TASK BRIEF
Looking at the records below, state how many lines include the string "domino" and add nothing further.

GIVEN ENTRIES
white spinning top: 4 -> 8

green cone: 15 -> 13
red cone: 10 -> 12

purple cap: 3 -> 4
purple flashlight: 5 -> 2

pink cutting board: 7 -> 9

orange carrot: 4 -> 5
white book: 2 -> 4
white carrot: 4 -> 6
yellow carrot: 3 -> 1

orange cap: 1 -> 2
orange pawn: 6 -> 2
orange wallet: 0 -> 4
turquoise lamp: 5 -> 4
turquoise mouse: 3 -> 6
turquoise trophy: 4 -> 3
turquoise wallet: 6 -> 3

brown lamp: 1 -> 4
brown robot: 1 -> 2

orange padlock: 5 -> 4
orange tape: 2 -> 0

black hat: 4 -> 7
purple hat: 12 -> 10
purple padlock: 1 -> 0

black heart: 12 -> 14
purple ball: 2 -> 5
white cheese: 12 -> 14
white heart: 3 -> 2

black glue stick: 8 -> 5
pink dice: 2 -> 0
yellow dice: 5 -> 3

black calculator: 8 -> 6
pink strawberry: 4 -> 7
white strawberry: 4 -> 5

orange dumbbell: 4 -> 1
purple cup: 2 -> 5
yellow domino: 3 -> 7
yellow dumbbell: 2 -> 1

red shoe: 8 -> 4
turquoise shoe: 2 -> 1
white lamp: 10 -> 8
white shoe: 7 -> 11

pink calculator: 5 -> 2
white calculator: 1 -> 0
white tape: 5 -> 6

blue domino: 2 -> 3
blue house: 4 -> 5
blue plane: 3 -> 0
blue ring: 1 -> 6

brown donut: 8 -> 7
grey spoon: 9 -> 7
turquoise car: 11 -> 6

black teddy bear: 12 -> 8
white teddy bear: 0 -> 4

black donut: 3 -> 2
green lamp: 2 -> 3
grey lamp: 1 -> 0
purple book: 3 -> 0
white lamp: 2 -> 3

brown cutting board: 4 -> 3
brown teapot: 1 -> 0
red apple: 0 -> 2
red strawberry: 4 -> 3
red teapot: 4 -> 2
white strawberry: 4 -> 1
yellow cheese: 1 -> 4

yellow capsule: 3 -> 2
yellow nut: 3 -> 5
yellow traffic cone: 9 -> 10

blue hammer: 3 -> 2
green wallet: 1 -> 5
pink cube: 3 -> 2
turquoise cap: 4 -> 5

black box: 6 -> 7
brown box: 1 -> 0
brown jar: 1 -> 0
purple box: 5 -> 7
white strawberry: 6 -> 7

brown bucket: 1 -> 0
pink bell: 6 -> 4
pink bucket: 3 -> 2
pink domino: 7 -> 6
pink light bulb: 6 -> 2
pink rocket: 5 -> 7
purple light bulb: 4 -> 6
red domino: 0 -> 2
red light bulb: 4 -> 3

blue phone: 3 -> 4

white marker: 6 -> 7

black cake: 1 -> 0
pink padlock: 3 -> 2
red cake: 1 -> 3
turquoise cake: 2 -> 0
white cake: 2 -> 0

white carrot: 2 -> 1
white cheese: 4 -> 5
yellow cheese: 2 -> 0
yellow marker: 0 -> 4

TASK ANSWER
4